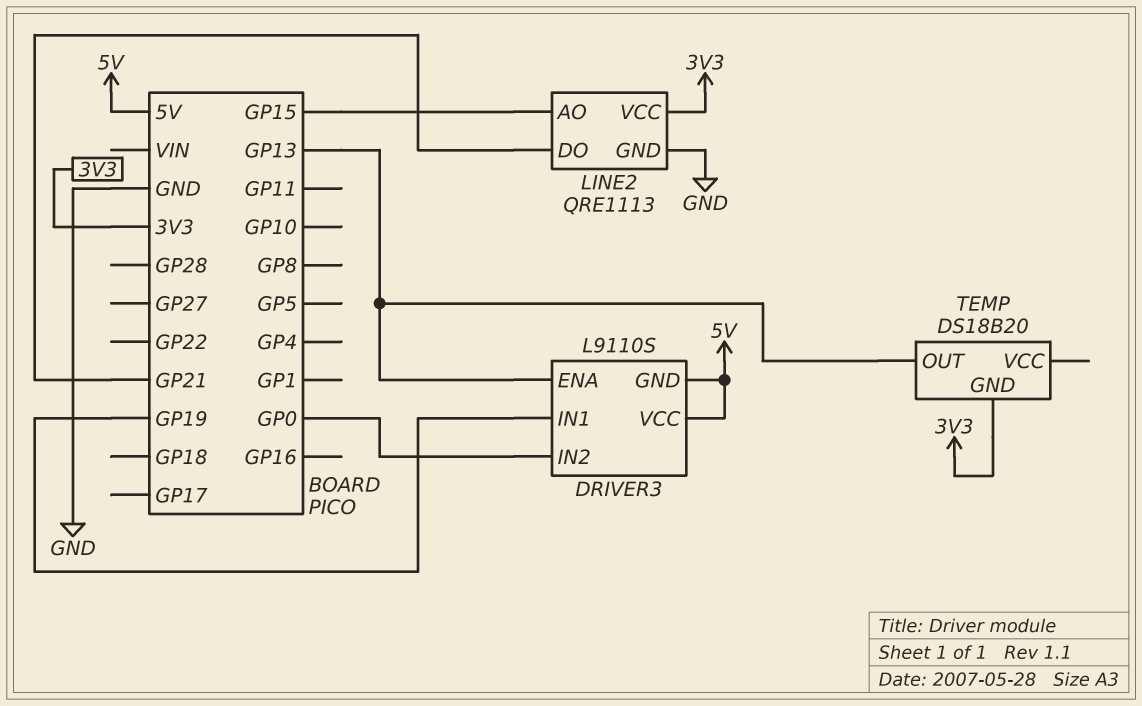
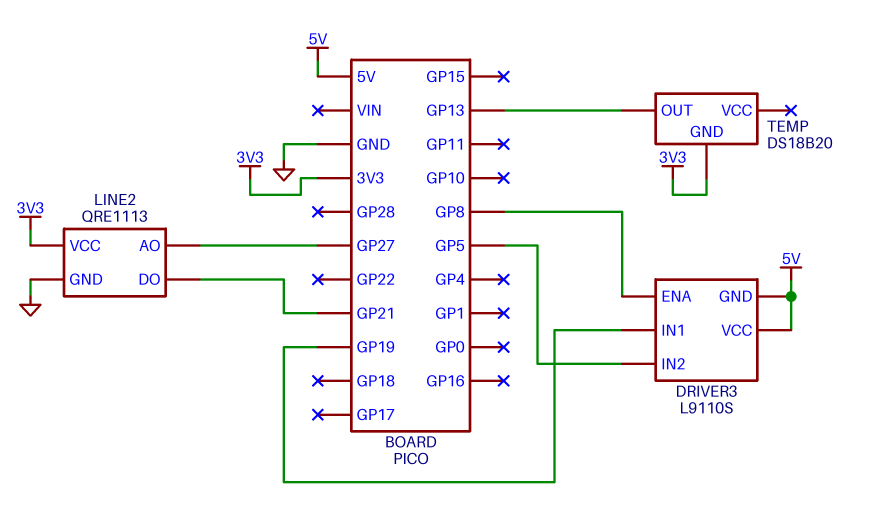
DRIVER3 pin ENA: GP13 -> GP8
DRIVER3 pin IN2: GP0 -> GP5
LINE2 pin AO: GP15 -> GP27

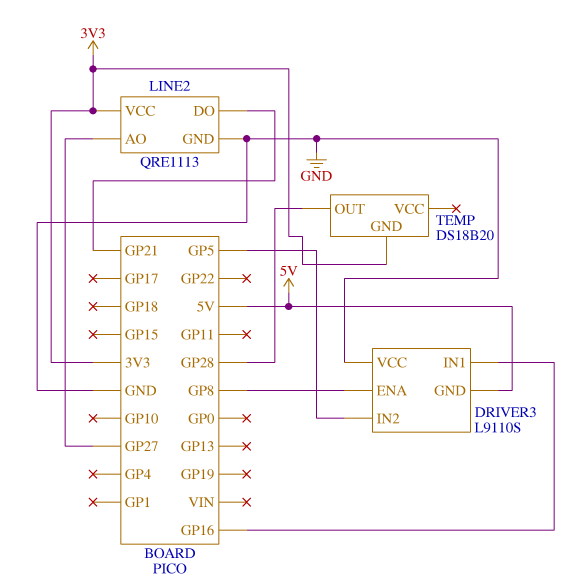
DRIVER3 pin IN1: GP19 -> GP16
DRIVER3 pin VCC: 5V -> GND
TEMP pin OUT: GP13 -> GP28

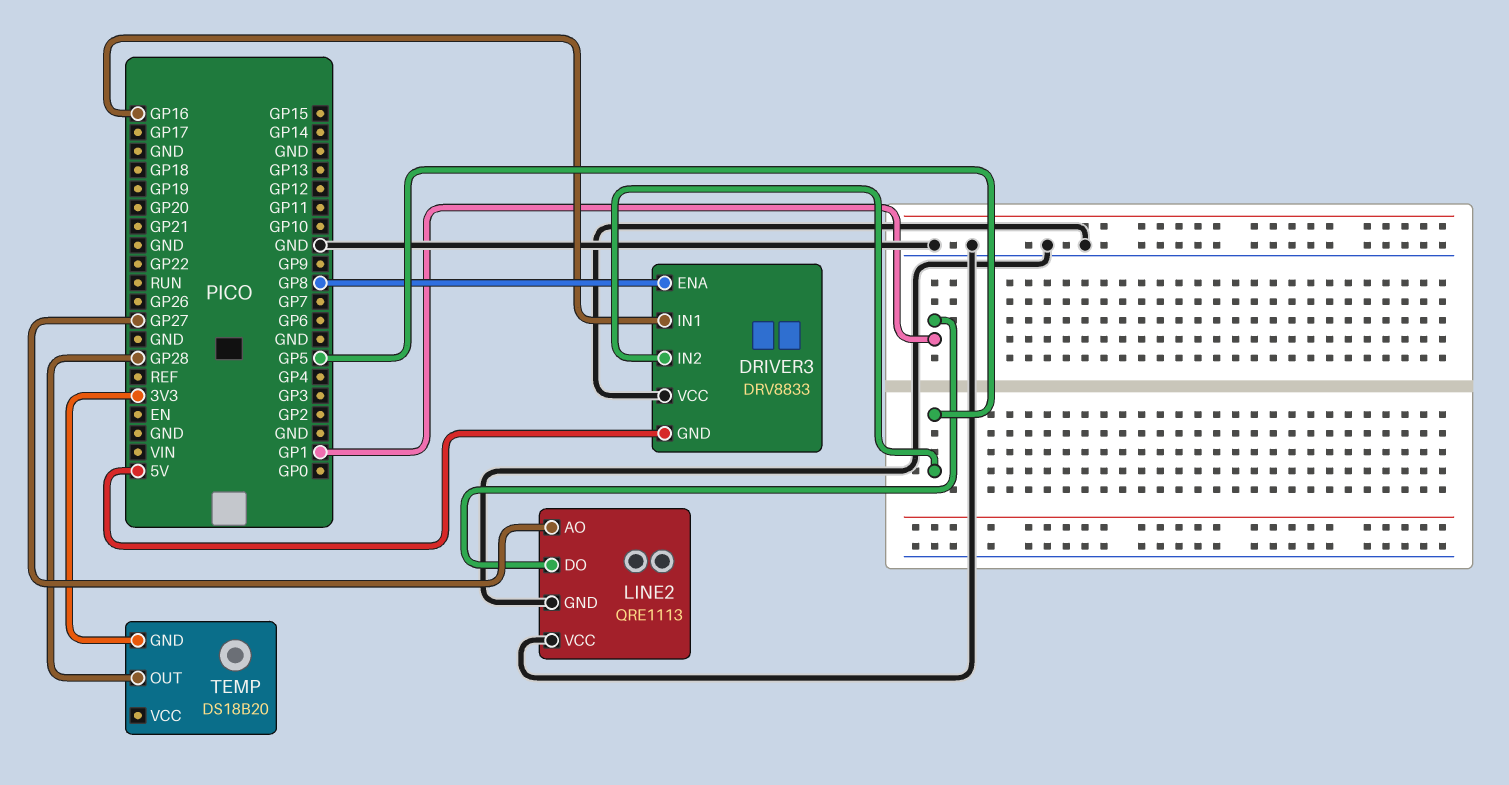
DRIVER3: L9110S -> DRV8833
LINE2 pin DO: GP21 -> GP1
LINE2 pin VCC: 3V3 -> GND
########################################
EXERCISE
The answer consists solely of the lines from the one containing "DRIVER3: L9110S -> DRV8833" through the last line of the data above, reproduced exactly.

YOUR RESPONSE
DRIVER3: L9110S -> DRV8833
LINE2 pin DO: GP21 -> GP1
LINE2 pin VCC: 3V3 -> GND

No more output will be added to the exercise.